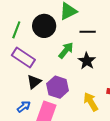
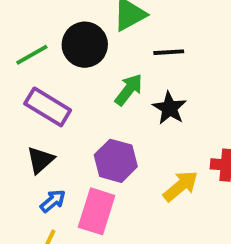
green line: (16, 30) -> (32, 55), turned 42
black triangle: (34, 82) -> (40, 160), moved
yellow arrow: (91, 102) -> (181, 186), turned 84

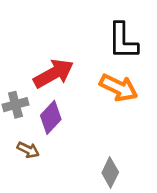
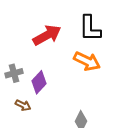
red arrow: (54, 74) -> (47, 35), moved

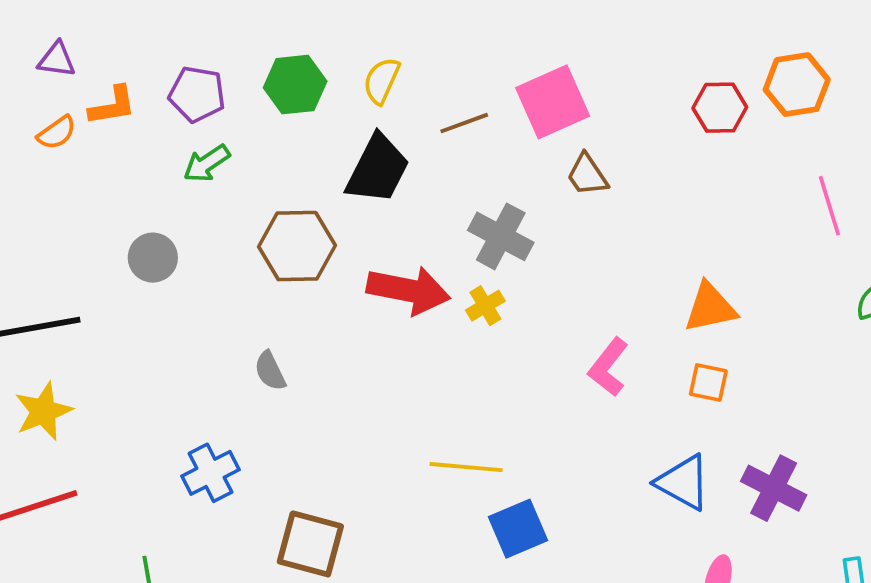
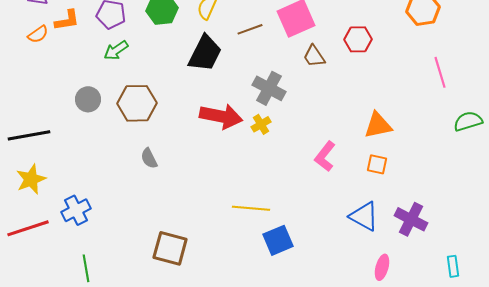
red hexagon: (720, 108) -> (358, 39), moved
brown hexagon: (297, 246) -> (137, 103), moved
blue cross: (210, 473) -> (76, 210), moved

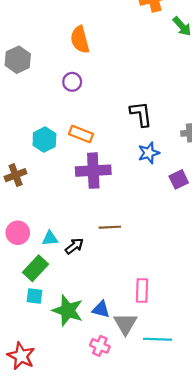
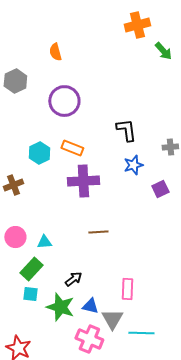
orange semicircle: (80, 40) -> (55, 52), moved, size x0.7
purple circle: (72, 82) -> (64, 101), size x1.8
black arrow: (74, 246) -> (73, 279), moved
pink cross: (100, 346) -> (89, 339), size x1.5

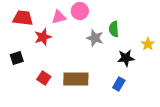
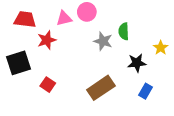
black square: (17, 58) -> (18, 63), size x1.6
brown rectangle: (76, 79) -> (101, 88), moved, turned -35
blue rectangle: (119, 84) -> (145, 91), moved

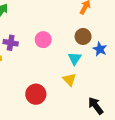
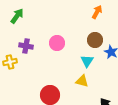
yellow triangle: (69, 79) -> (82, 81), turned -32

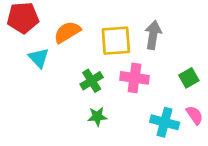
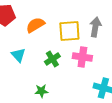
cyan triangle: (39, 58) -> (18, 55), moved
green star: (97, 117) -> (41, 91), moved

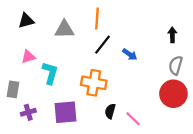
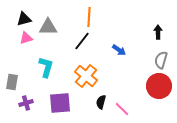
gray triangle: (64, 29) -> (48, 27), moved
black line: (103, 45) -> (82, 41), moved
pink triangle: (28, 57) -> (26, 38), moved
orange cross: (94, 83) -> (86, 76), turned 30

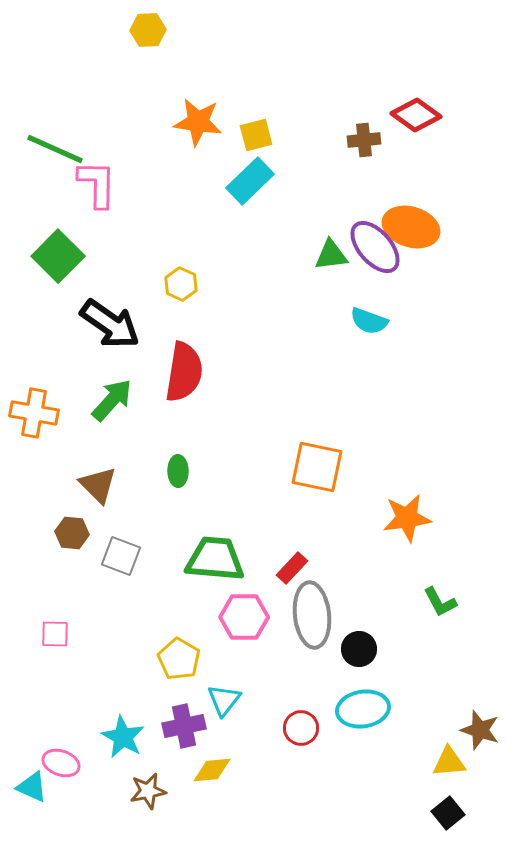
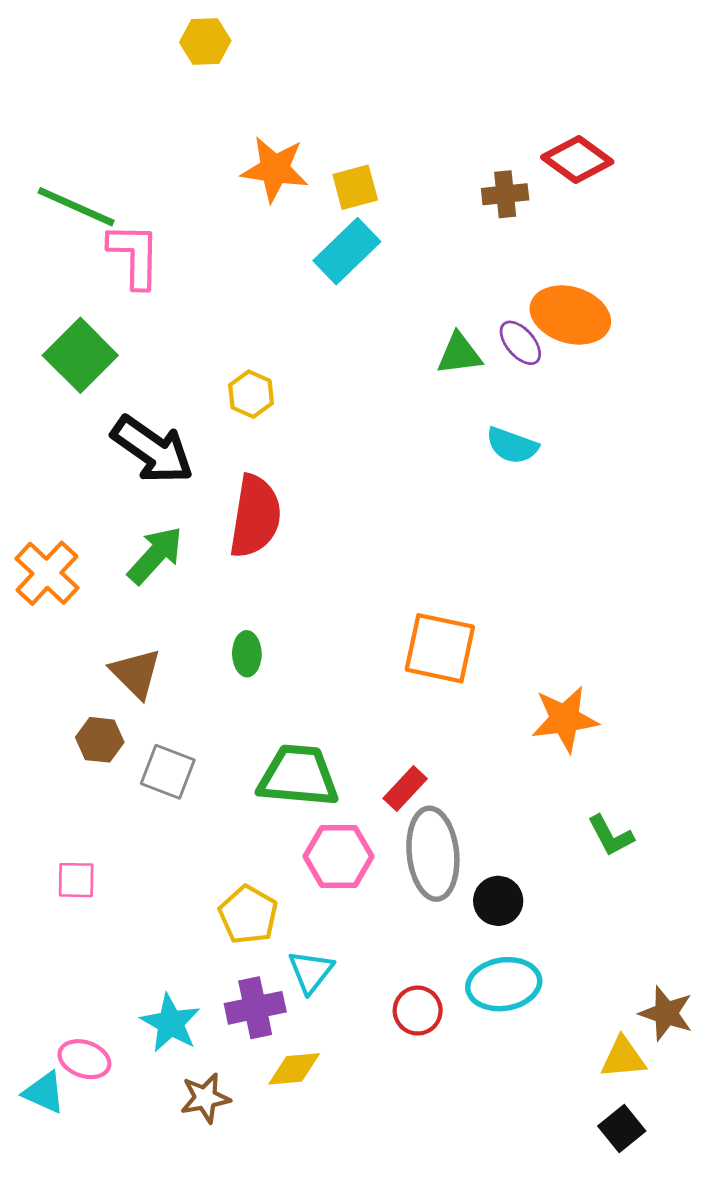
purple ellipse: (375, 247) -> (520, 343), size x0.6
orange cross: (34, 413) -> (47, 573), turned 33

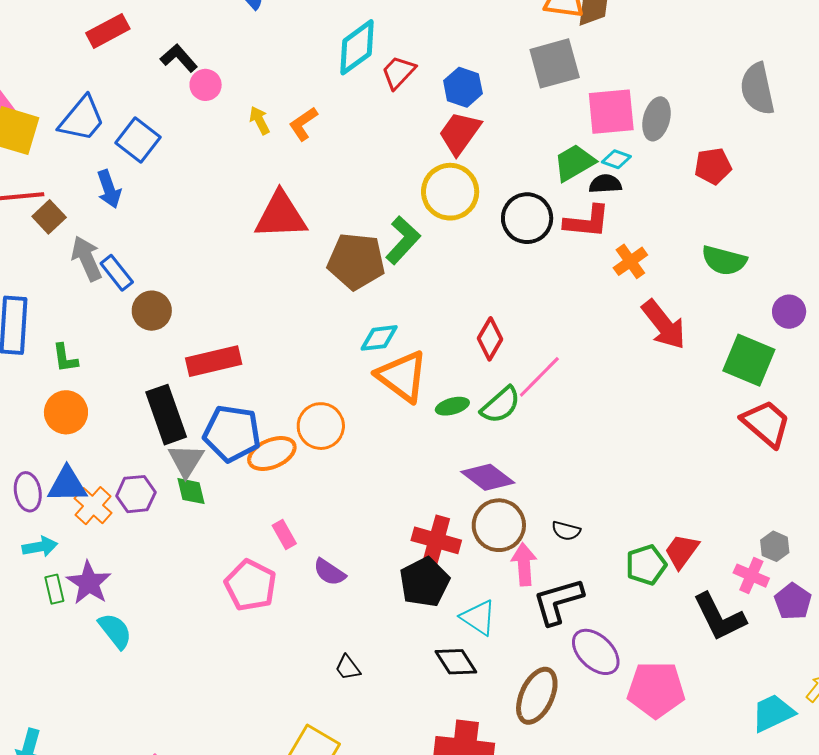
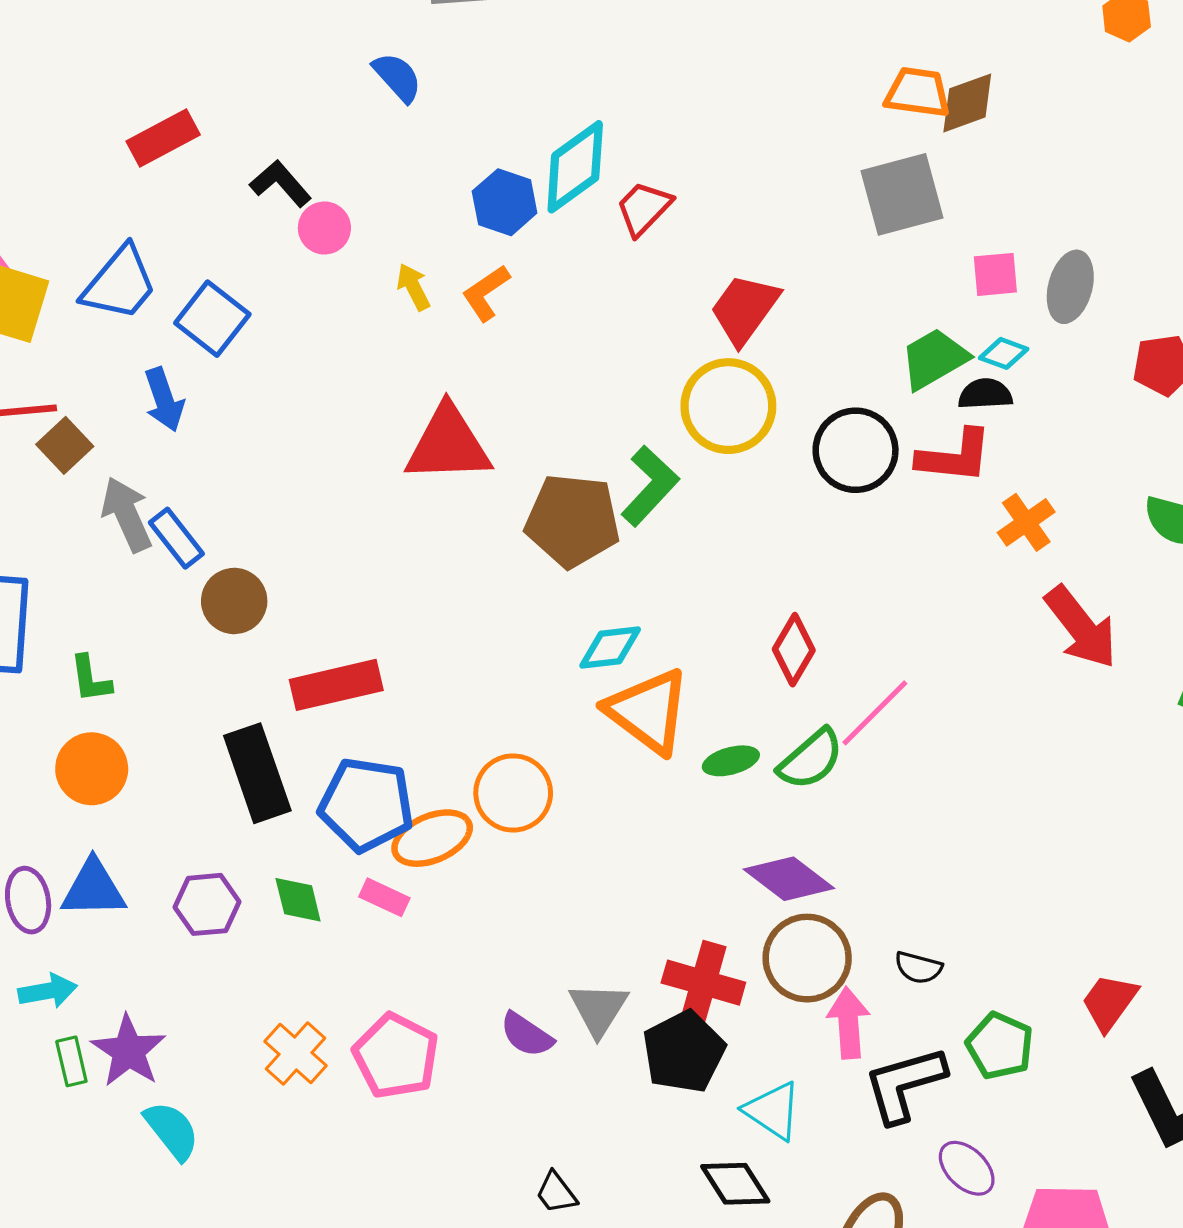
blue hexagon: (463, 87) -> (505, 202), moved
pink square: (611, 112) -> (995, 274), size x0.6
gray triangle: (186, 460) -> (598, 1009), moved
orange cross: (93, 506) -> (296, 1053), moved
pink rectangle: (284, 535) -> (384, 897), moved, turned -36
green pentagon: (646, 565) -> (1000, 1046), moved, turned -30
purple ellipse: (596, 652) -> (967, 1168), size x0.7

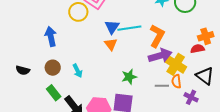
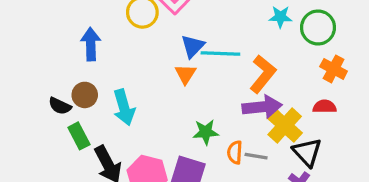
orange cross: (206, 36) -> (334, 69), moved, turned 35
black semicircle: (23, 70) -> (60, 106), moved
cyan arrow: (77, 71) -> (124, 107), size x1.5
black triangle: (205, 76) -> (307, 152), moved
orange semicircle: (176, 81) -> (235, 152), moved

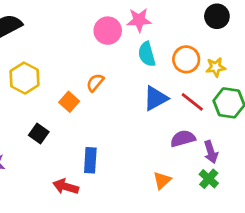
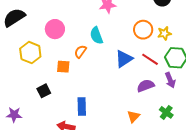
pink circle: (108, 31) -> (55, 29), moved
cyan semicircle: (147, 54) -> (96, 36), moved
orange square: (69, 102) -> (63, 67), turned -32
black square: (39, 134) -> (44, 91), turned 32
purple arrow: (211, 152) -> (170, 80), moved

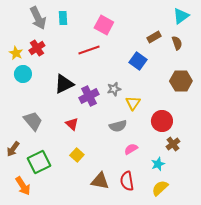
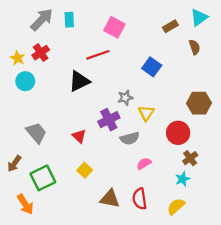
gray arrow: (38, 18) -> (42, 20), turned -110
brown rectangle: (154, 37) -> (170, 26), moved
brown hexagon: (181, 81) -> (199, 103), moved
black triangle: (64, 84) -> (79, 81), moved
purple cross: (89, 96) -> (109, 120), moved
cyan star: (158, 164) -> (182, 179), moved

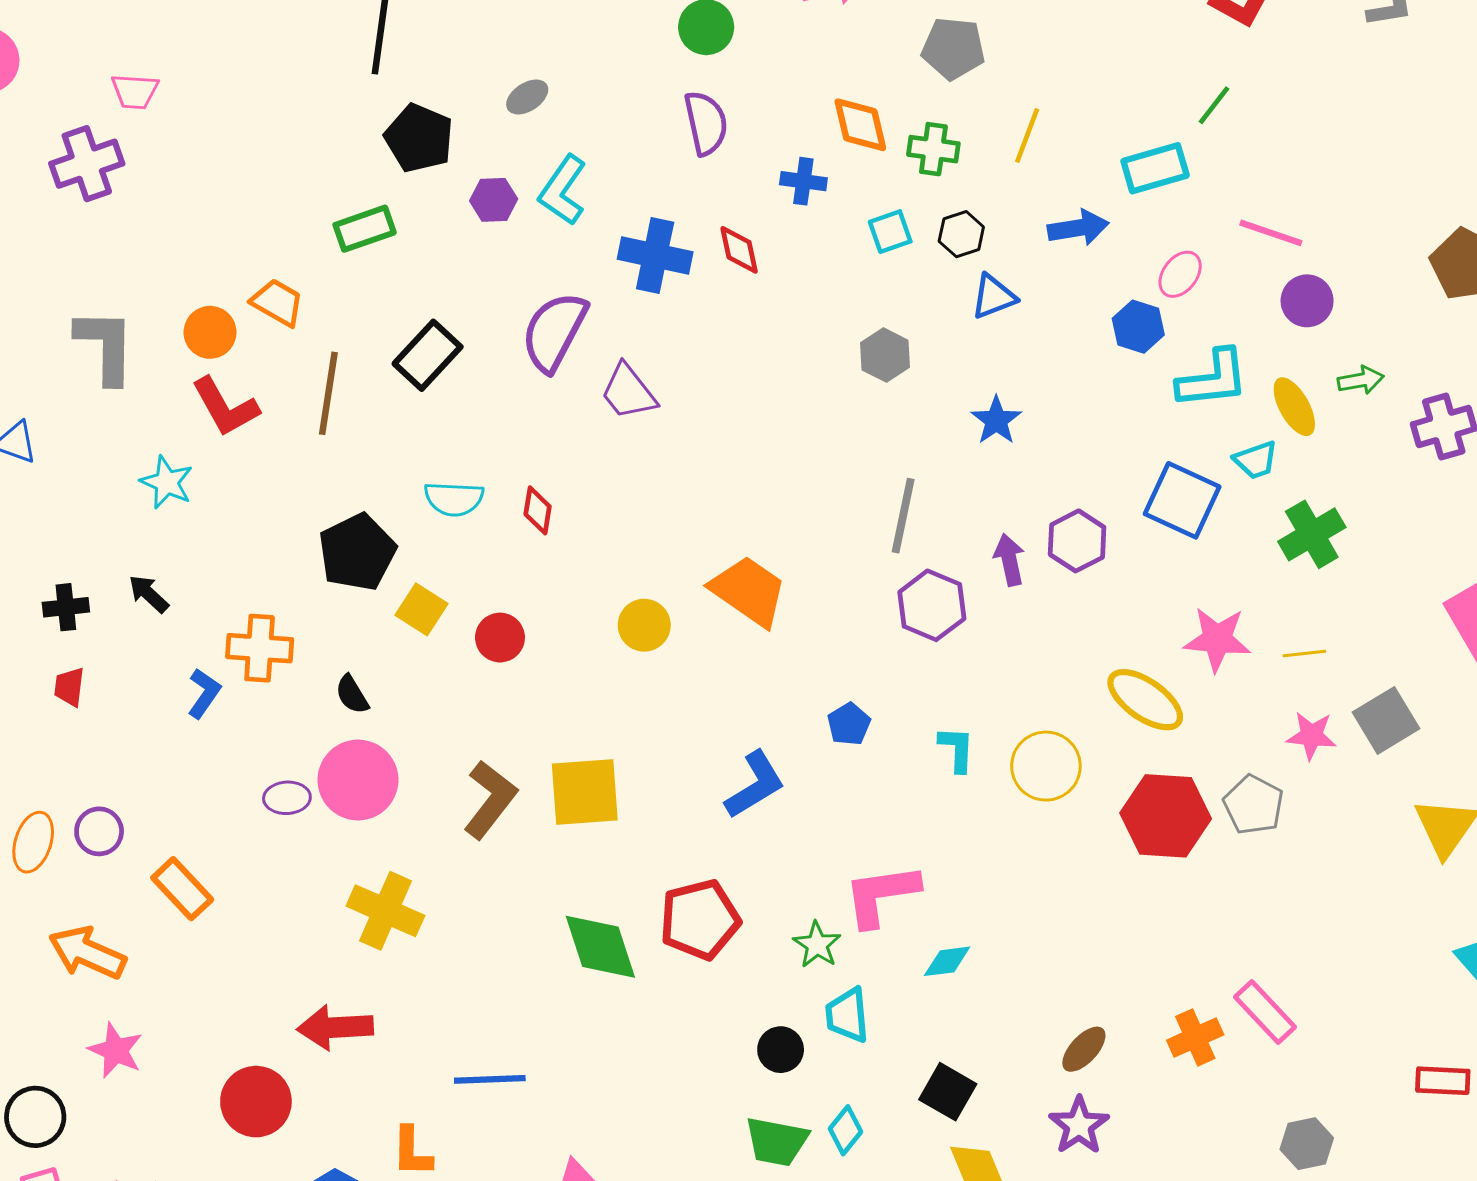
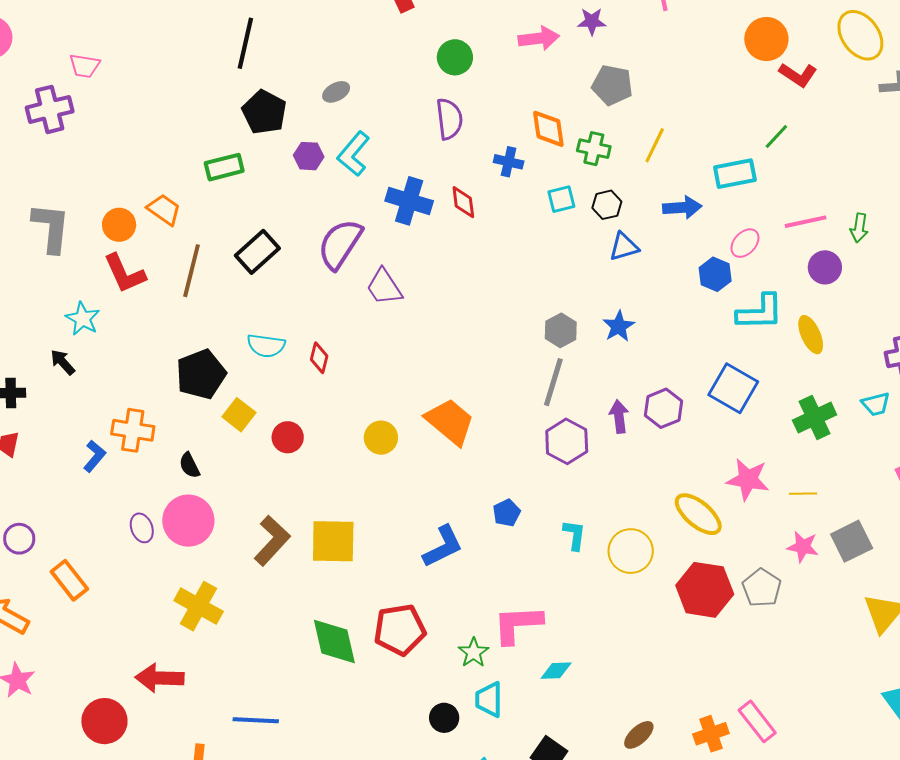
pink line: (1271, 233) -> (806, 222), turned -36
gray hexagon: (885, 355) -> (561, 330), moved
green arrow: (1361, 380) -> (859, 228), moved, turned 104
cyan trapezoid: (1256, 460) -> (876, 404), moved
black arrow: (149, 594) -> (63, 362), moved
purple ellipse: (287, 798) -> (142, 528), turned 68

+---+

For the entries shown above, tally every line containing the word "cyan". Report the tally and nothing else.

EXERCISE SOLUTION – 5